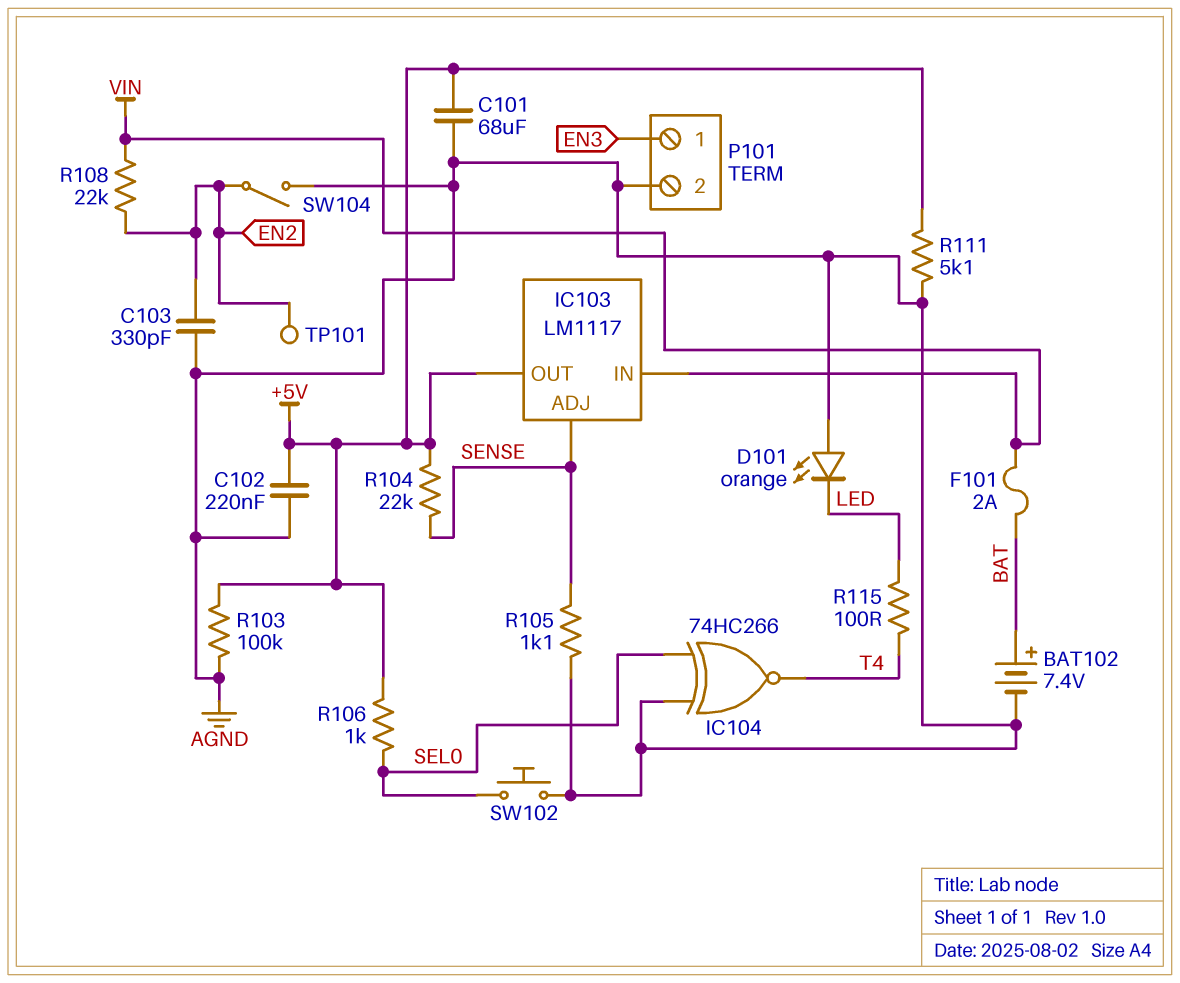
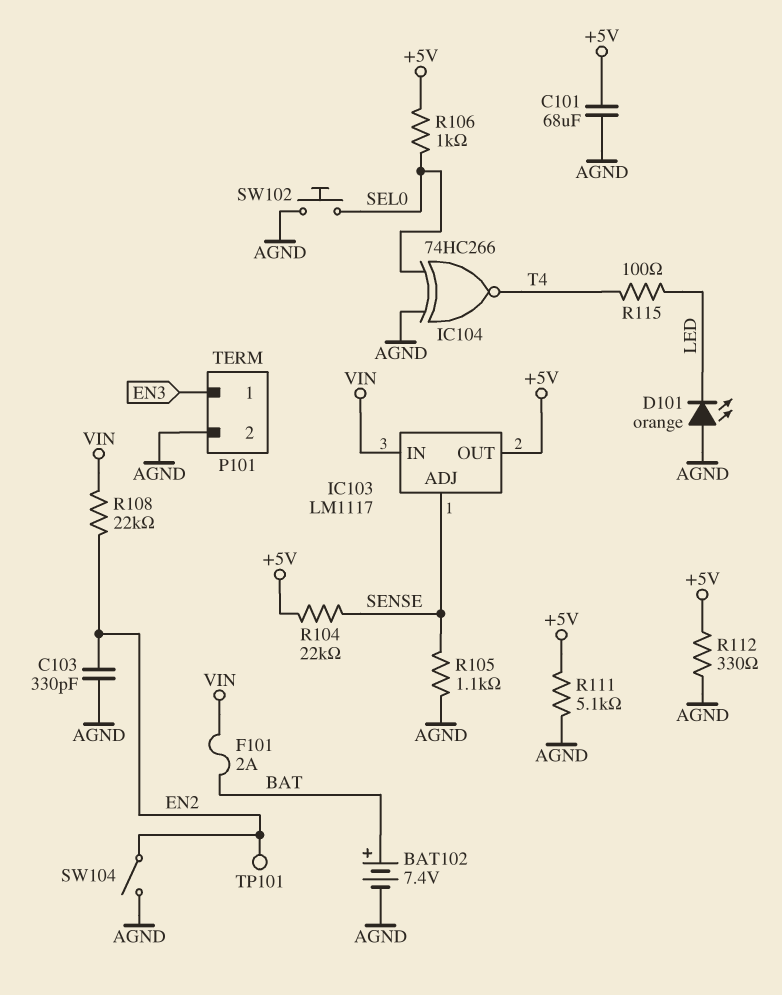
C102: 220nF (+5V, AGND) -> none
R103: 100k (+5V, AGND) -> none
R112: none -> 330 (+5V, AGND)

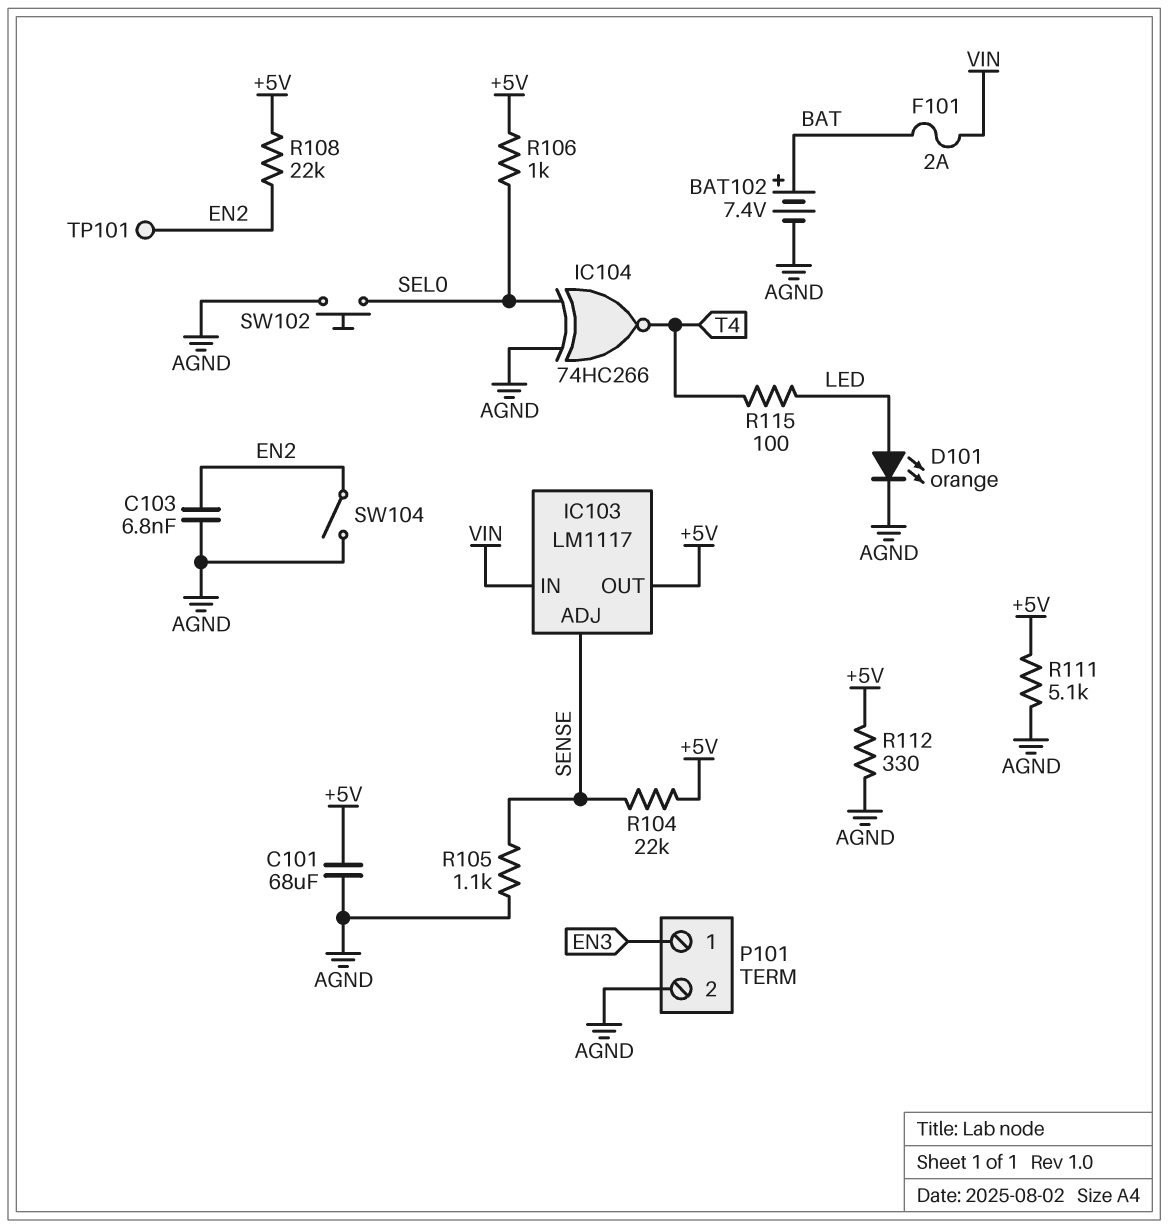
C103: 330pF (AGND, EN2) -> 6.8nF (AGND, EN2)
D101: LED orange (A AGND, K LED) -> LED orange (A LED, K AGND)
R108: 22k (EN2, VIN) -> 22k (+5V, EN2)

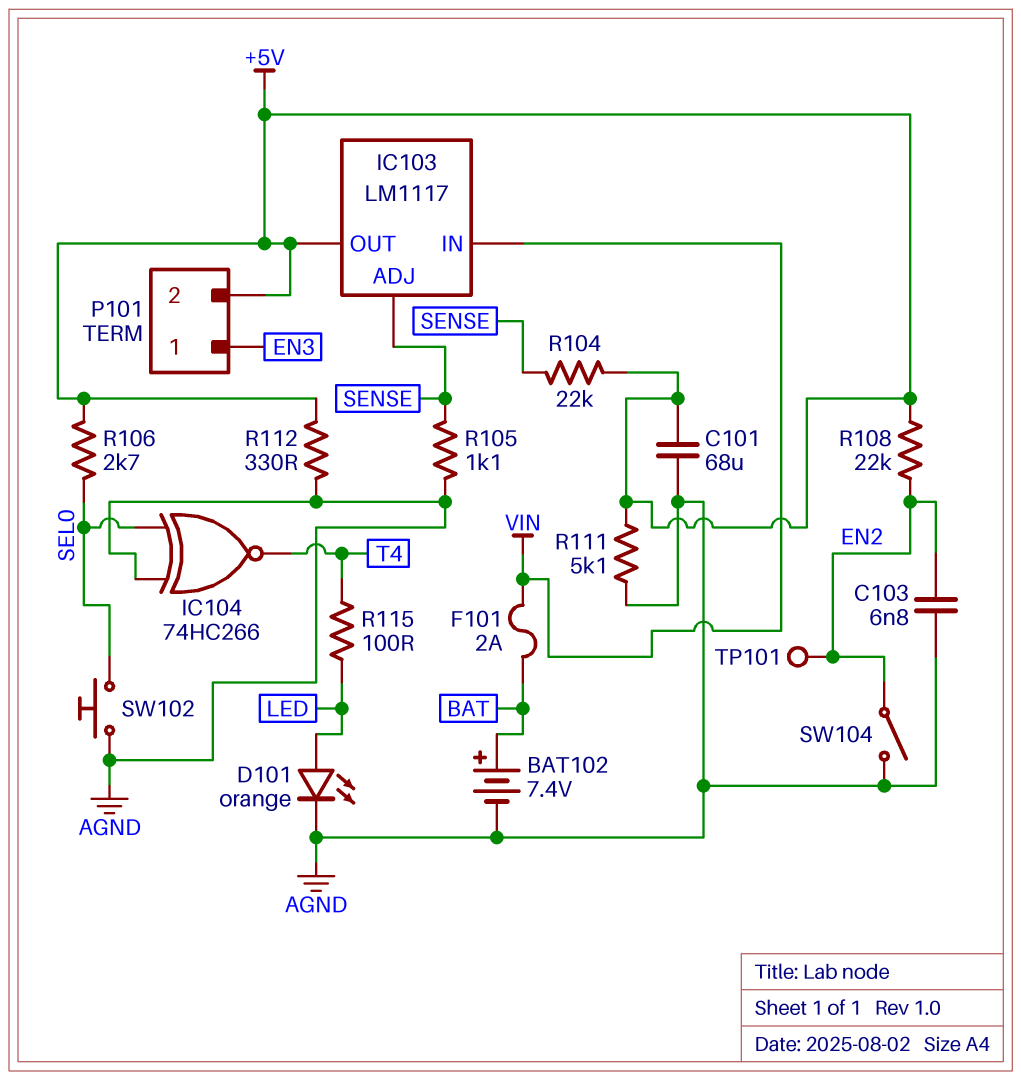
P101 pin 2: AGND -> +5V
R106: 1k (+5V, SEL0) -> 2.7k (+5V, SEL0)

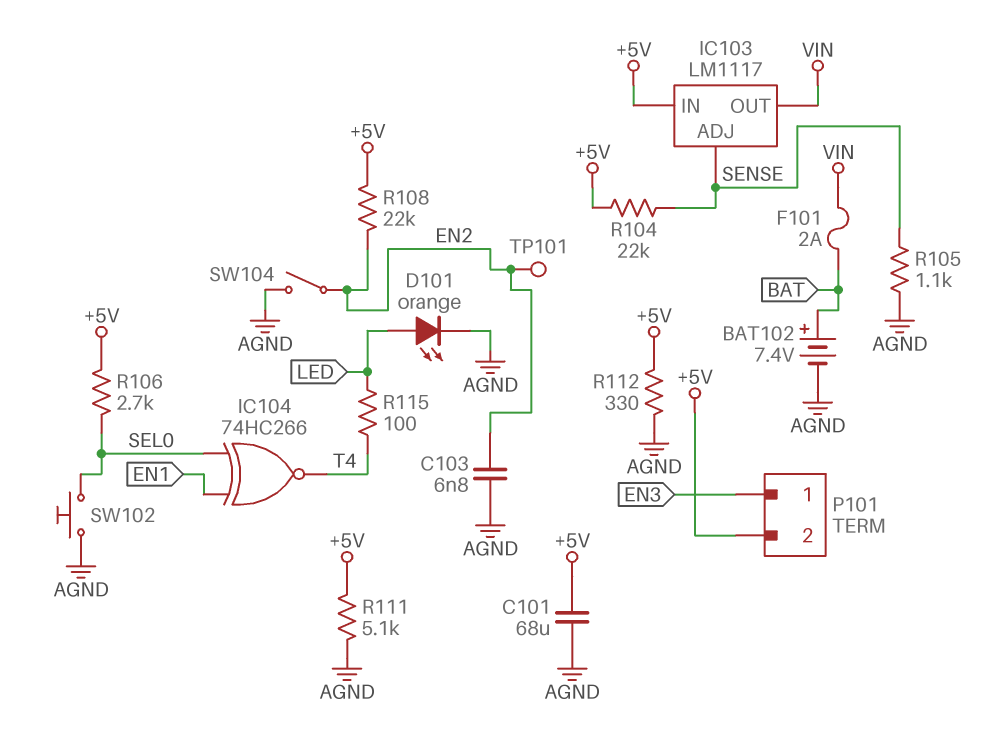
IC103 pin IN: VIN -> +5V
IC103 pin OUT: +5V -> VIN
IC104: XNOR 74HC266 (in AGND, in SEL0, out T4) -> XNOR 74HC266 (in EN1, in SEL0, out T4)

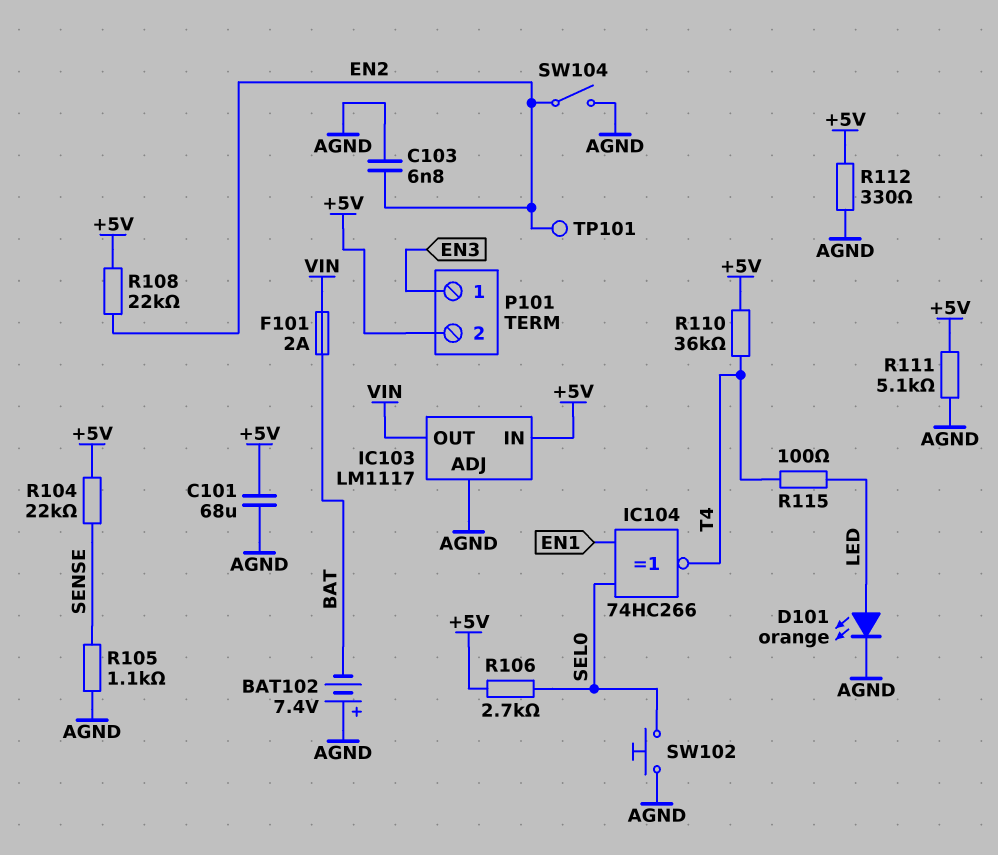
BAT102: 7.4V (plus BAT, minus AGND) -> 7.4V (plus AGND, minus BAT)
IC103 pin ADJ: SENSE -> AGND
R110: none -> 36k (+5V, T4)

******

■ **How to complete this task**
Scan the entries above, and wherever a line holds the string "none", copy it.

■ **Your solution**
C102: 220nF (+5V, AGND) -> none
R103: 100k (+5V, AGND) -> none
R112: none -> 330 (+5V, AGND)
R110: none -> 36k (+5V, T4)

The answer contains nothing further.